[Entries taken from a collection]
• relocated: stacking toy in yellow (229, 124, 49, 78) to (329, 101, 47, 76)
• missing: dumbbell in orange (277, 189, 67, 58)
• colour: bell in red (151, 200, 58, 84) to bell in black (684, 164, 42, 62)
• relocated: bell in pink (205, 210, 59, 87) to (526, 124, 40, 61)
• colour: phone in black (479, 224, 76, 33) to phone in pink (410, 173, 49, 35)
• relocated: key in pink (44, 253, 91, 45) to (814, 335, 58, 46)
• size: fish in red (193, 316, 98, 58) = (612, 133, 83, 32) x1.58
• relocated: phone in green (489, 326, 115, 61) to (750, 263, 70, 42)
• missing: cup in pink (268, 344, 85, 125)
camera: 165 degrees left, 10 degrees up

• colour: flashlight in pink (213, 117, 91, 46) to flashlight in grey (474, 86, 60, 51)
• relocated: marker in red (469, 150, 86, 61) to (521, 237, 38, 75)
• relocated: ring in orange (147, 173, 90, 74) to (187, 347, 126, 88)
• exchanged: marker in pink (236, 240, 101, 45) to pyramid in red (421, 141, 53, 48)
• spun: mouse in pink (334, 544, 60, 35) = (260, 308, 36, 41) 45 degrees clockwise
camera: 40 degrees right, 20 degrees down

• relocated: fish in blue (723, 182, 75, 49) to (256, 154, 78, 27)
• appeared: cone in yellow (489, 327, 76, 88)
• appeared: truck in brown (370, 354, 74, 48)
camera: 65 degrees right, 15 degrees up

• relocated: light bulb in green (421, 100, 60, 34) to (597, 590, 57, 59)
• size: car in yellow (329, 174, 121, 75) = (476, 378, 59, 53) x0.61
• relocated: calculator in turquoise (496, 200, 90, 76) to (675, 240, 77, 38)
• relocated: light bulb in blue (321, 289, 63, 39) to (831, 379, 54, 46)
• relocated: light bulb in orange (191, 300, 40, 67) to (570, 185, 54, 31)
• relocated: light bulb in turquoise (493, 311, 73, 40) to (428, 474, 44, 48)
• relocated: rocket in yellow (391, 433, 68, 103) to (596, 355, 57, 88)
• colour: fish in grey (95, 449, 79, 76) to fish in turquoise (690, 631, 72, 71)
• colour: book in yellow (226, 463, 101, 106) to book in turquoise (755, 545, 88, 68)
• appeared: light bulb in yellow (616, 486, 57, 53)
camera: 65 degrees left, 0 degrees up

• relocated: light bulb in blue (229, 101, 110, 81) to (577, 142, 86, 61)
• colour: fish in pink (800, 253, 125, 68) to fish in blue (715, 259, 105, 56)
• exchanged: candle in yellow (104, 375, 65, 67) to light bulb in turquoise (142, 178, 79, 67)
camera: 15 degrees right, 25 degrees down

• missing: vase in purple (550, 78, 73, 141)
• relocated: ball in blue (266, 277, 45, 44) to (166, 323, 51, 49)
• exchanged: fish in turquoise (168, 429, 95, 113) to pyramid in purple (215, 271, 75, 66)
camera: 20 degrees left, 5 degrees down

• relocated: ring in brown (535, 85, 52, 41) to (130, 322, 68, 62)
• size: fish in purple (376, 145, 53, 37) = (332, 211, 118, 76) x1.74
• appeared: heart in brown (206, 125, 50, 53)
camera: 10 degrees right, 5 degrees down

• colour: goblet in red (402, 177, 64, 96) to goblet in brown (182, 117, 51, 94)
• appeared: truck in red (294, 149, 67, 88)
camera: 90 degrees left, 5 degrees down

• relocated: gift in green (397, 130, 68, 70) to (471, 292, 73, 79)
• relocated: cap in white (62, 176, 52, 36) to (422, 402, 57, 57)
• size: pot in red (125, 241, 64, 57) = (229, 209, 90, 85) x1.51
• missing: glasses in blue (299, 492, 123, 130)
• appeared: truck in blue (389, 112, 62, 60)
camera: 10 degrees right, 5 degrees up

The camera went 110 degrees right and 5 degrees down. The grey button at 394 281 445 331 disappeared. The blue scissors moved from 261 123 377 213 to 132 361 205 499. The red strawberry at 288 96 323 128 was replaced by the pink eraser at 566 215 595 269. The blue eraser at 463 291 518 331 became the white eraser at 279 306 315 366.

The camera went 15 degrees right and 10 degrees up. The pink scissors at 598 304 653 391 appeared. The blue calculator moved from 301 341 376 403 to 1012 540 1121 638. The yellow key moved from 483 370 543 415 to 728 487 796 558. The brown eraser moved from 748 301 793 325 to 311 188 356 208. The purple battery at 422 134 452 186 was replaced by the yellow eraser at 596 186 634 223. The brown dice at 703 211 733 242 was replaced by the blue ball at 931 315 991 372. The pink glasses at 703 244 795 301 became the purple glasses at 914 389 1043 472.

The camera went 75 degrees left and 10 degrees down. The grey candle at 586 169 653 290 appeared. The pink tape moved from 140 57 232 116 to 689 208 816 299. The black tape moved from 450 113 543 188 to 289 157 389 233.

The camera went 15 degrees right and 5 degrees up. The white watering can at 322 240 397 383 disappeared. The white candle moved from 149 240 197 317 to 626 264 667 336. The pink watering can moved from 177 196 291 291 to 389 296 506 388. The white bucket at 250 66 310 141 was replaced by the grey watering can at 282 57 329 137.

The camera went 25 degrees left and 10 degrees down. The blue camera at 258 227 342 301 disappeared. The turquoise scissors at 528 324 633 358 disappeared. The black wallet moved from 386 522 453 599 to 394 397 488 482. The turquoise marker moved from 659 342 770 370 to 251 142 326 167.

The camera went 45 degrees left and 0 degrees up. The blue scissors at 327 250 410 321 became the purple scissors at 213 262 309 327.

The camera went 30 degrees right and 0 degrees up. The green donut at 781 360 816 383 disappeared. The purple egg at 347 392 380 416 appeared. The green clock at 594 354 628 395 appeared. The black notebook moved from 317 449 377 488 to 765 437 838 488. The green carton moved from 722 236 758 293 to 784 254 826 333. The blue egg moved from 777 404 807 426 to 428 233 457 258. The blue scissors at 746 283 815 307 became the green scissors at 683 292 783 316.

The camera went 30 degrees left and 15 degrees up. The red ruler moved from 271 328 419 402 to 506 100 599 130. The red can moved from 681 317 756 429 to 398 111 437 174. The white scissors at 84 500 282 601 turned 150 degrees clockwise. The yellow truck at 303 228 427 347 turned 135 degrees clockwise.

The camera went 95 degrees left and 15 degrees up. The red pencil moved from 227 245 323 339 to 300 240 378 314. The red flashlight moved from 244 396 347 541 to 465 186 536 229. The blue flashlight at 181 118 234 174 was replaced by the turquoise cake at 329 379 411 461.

Exercise instructions:
Every line in the records above that contains the word "phone" is to be copied out.

Answer to the exercise:
• colour: phone in black (479, 224, 76, 33) to phone in pink (410, 173, 49, 35)
• relocated: phone in green (489, 326, 115, 61) to (750, 263, 70, 42)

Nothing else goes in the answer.